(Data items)
□ □ □ □ □ □ □

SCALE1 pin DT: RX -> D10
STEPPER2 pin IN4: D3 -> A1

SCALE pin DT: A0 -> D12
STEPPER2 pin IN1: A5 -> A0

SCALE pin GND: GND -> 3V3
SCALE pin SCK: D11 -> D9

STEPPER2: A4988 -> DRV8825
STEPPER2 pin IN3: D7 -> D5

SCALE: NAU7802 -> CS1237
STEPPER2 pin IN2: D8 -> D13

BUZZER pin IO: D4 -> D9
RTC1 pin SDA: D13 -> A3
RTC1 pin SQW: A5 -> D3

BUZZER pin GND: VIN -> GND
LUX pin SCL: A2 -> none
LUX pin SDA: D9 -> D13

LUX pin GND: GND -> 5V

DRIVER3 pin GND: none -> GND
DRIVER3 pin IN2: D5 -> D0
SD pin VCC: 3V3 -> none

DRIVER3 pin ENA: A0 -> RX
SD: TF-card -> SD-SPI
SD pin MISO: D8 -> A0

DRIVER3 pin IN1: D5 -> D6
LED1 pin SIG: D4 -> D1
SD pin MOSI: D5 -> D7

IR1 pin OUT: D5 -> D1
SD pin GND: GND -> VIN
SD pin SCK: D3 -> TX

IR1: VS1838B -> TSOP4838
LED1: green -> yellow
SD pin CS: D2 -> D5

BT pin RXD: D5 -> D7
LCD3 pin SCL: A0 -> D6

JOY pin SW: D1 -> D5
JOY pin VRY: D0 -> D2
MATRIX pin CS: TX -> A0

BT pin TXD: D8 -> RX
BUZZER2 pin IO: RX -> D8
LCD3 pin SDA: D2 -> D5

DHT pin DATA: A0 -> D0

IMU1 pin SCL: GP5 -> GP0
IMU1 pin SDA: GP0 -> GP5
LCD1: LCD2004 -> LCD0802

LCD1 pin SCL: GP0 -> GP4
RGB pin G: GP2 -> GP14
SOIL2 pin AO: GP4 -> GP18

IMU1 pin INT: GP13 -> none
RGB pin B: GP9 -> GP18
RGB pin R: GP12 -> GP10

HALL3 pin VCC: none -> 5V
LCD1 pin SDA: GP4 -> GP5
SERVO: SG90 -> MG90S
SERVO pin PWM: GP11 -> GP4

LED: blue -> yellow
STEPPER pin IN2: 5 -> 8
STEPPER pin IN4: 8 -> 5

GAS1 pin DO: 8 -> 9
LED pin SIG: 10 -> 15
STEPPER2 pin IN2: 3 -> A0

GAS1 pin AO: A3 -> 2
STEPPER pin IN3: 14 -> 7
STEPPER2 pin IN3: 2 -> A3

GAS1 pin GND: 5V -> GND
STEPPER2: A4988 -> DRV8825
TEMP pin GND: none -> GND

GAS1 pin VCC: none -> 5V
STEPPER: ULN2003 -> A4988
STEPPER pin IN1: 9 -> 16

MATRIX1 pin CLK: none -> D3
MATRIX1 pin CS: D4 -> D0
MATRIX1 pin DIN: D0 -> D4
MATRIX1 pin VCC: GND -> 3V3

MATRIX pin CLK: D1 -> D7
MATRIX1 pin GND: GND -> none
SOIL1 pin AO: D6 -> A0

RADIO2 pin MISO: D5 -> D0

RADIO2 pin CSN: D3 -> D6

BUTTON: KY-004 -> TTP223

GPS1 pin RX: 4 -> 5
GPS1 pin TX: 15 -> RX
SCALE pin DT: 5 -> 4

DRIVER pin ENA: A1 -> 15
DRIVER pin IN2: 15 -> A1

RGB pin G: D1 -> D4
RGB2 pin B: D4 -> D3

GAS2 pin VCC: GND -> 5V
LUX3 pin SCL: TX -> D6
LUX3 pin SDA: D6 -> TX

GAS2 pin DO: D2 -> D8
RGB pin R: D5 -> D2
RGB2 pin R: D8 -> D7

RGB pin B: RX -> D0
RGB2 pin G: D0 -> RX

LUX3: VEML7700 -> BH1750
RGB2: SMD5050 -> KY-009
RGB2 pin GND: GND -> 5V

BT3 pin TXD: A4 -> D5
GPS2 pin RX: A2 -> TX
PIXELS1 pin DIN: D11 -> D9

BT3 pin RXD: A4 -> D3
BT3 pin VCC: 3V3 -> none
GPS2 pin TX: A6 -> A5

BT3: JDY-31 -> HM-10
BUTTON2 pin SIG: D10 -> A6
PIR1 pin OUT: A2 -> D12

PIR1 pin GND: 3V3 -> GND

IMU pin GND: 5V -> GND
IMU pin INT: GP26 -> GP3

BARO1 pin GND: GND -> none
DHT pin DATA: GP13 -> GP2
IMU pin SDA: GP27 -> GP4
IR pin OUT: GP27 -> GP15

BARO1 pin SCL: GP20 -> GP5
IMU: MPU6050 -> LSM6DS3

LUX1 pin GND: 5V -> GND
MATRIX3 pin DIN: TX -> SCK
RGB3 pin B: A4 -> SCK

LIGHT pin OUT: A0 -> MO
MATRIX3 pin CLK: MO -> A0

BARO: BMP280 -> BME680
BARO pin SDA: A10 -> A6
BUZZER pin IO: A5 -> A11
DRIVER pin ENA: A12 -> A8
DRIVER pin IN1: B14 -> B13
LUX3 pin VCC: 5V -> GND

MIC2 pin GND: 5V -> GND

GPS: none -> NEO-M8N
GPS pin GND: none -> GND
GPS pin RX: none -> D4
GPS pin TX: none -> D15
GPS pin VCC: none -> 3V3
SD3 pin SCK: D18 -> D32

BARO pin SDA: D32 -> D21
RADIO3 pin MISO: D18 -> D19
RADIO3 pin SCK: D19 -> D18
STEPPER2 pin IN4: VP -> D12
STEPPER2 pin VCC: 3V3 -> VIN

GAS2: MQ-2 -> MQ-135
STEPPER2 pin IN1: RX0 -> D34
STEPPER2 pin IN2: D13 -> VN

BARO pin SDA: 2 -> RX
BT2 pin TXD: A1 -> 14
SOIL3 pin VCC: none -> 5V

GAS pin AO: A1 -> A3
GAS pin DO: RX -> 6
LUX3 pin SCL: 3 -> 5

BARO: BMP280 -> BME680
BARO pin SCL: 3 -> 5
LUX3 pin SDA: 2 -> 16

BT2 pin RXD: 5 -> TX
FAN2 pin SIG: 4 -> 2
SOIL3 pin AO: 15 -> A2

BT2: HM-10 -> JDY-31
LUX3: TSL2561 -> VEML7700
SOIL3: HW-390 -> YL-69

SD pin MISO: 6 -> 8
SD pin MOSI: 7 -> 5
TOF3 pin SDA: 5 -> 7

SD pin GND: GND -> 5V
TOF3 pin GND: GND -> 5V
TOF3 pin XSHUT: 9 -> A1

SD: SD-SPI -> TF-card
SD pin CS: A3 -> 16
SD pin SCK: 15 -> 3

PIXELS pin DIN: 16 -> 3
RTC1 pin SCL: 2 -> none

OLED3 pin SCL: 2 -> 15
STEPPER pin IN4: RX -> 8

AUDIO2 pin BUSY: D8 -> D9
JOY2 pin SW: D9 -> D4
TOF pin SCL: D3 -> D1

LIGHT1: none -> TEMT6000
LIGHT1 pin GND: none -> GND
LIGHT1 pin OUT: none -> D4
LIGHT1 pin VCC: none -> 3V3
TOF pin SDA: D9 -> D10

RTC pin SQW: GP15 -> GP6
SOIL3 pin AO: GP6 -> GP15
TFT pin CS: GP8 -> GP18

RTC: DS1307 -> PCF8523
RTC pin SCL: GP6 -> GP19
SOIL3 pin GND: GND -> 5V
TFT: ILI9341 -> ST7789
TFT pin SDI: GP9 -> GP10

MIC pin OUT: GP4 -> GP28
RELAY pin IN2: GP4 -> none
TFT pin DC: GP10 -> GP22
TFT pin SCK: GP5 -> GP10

□ □ □ □ □ □ □

*What is required:*
Exact copies of every record above are required.

*Solution for this task:*
SCALE1 pin DT: RX -> D10
STEPPER2 pin IN4: D3 -> A1

SCALE pin DT: A0 -> D12
STEPPER2 pin IN1: A5 -> A0

SCALE pin GND: GND -> 3V3
SCALE pin SCK: D11 -> D9

STEPPER2: A4988 -> DRV8825
STEPPER2 pin IN3: D7 -> D5

SCALE: NAU7802 -> CS1237
STEPPER2 pin IN2: D8 -> D13

BUZZER pin IO: D4 -> D9
RTC1 pin SDA: D13 -> A3
RTC1 pin SQW: A5 -> D3

BUZZER pin GND: VIN -> GND
LUX pin SCL: A2 -> none
LUX pin SDA: D9 -> D13

LUX pin GND: GND -> 5V

DRIVER3 pin GND: none -> GND
DRIVER3 pin IN2: D5 -> D0
SD pin VCC: 3V3 -> none

DRIVER3 pin ENA: A0 -> RX
SD: TF-card -> SD-SPI
SD pin MISO: D8 -> A0

DRIVER3 pin IN1: D5 -> D6
LED1 pin SIG: D4 -> D1
SD pin MOSI: D5 -> D7

IR1 pin OUT: D5 -> D1
SD pin GND: GND -> VIN
SD pin SCK: D3 -> TX

IR1: VS1838B -> TSOP4838
LED1: green -> yellow
SD pin CS: D2 -> D5

BT pin RXD: D5 -> D7
LCD3 pin SCL: A0 -> D6

JOY pin SW: D1 -> D5
JOY pin VRY: D0 -> D2
MATRIX pin CS: TX -> A0

BT pin TXD: D8 -> RX
BUZZER2 pin IO: RX -> D8
LCD3 pin SDA: D2 -> D5

DHT pin DATA: A0 -> D0

IMU1 pin SCL: GP5 -> GP0
IMU1 pin SDA: GP0 -> GP5
LCD1: LCD2004 -> LCD0802

LCD1 pin SCL: GP0 -> GP4
RGB pin G: GP2 -> GP14
SOIL2 pin AO: GP4 -> GP18

IMU1 pin INT: GP13 -> none
RGB pin B: GP9 -> GP18
RGB pin R: GP12 -> GP10

HALL3 pin VCC: none -> 5V
LCD1 pin SDA: GP4 -> GP5
SERVO: SG90 -> MG90S
SERVO pin PWM: GP11 -> GP4

LED: blue -> yellow
STEPPER pin IN2: 5 -> 8
STEPPER pin IN4: 8 -> 5

GAS1 pin DO: 8 -> 9
LED pin SIG: 10 -> 15
STEPPER2 pin IN2: 3 -> A0

GAS1 pin AO: A3 -> 2
STEPPER pin IN3: 14 -> 7
STEPPER2 pin IN3: 2 -> A3

GAS1 pin GND: 5V -> GND
STEPPER2: A4988 -> DRV8825
TEMP pin GND: none -> GND

GAS1 pin VCC: none -> 5V
STEPPER: ULN2003 -> A4988
STEPPER pin IN1: 9 -> 16

MATRIX1 pin CLK: none -> D3
MATRIX1 pin CS: D4 -> D0
MATRIX1 pin DIN: D0 -> D4
MATRIX1 pin VCC: GND -> 3V3

MATRIX pin CLK: D1 -> D7
MATRIX1 pin GND: GND -> none
SOIL1 pin AO: D6 -> A0

RADIO2 pin MISO: D5 -> D0

RADIO2 pin CSN: D3 -> D6

BUTTON: KY-004 -> TTP223

GPS1 pin RX: 4 -> 5
GPS1 pin TX: 15 -> RX
SCALE pin DT: 5 -> 4

DRIVER pin ENA: A1 -> 15
DRIVER pin IN2: 15 -> A1

RGB pin G: D1 -> D4
RGB2 pin B: D4 -> D3

GAS2 pin VCC: GND -> 5V
LUX3 pin SCL: TX -> D6
LUX3 pin SDA: D6 -> TX

GAS2 pin DO: D2 -> D8
RGB pin R: D5 -> D2
RGB2 pin R: D8 -> D7

RGB pin B: RX -> D0
RGB2 pin G: D0 -> RX

LUX3: VEML7700 -> BH1750
RGB2: SMD5050 -> KY-009
RGB2 pin GND: GND -> 5V

BT3 pin TXD: A4 -> D5
GPS2 pin RX: A2 -> TX
PIXELS1 pin DIN: D11 -> D9

BT3 pin RXD: A4 -> D3
BT3 pin VCC: 3V3 -> none
GPS2 pin TX: A6 -> A5

BT3: JDY-31 -> HM-10
BUTTON2 pin SIG: D10 -> A6
PIR1 pin OUT: A2 -> D12

PIR1 pin GND: 3V3 -> GND

IMU pin GND: 5V -> GND
IMU pin INT: GP26 -> GP3

BARO1 pin GND: GND -> none
DHT pin DATA: GP13 -> GP2
IMU pin SDA: GP27 -> GP4
IR pin OUT: GP27 -> GP15

BARO1 pin SCL: GP20 -> GP5
IMU: MPU6050 -> LSM6DS3

LUX1 pin GND: 5V -> GND
MATRIX3 pin DIN: TX -> SCK
RGB3 pin B: A4 -> SCK

LIGHT pin OUT: A0 -> MO
MATRIX3 pin CLK: MO -> A0

BARO: BMP280 -> BME680
BARO pin SDA: A10 -> A6
BUZZER pin IO: A5 -> A11
DRIVER pin ENA: A12 -> A8
DRIVER pin IN1: B14 -> B13
LUX3 pin VCC: 5V -> GND

MIC2 pin GND: 5V -> GND

GPS: none -> NEO-M8N
GPS pin GND: none -> GND
GPS pin RX: none -> D4
GPS pin TX: none -> D15
GPS pin VCC: none -> 3V3
SD3 pin SCK: D18 -> D32

BARO pin SDA: D32 -> D21
RADIO3 pin MISO: D18 -> D19
RADIO3 pin SCK: D19 -> D18
STEPPER2 pin IN4: VP -> D12
STEPPER2 pin VCC: 3V3 -> VIN

GAS2: MQ-2 -> MQ-135
STEPPER2 pin IN1: RX0 -> D34
STEPPER2 pin IN2: D13 -> VN

BARO pin SDA: 2 -> RX
BT2 pin TXD: A1 -> 14
SOIL3 pin VCC: none -> 5V

GAS pin AO: A1 -> A3
GAS pin DO: RX -> 6
LUX3 pin SCL: 3 -> 5

BARO: BMP280 -> BME680
BARO pin SCL: 3 -> 5
LUX3 pin SDA: 2 -> 16

BT2 pin RXD: 5 -> TX
FAN2 pin SIG: 4 -> 2
SOIL3 pin AO: 15 -> A2

BT2: HM-10 -> JDY-31
LUX3: TSL2561 -> VEML7700
SOIL3: HW-390 -> YL-69

SD pin MISO: 6 -> 8
SD pin MOSI: 7 -> 5
TOF3 pin SDA: 5 -> 7

SD pin GND: GND -> 5V
TOF3 pin GND: GND -> 5V
TOF3 pin XSHUT: 9 -> A1

SD: SD-SPI -> TF-card
SD pin CS: A3 -> 16
SD pin SCK: 15 -> 3

PIXELS pin DIN: 16 -> 3
RTC1 pin SCL: 2 -> none

OLED3 pin SCL: 2 -> 15
STEPPER pin IN4: RX -> 8

AUDIO2 pin BUSY: D8 -> D9
JOY2 pin SW: D9 -> D4
TOF pin SCL: D3 -> D1

LIGHT1: none -> TEMT6000
LIGHT1 pin GND: none -> GND
LIGHT1 pin OUT: none -> D4
LIGHT1 pin VCC: none -> 3V3
TOF pin SDA: D9 -> D10

RTC pin SQW: GP15 -> GP6
SOIL3 pin AO: GP6 -> GP15
TFT pin CS: GP8 -> GP18

RTC: DS1307 -> PCF8523
RTC pin SCL: GP6 -> GP19
SOIL3 pin GND: GND -> 5V
TFT: ILI9341 -> ST7789
TFT pin SDI: GP9 -> GP10

MIC pin OUT: GP4 -> GP28
RELAY pin IN2: GP4 -> none
TFT pin DC: GP10 -> GP22
TFT pin SCK: GP5 -> GP10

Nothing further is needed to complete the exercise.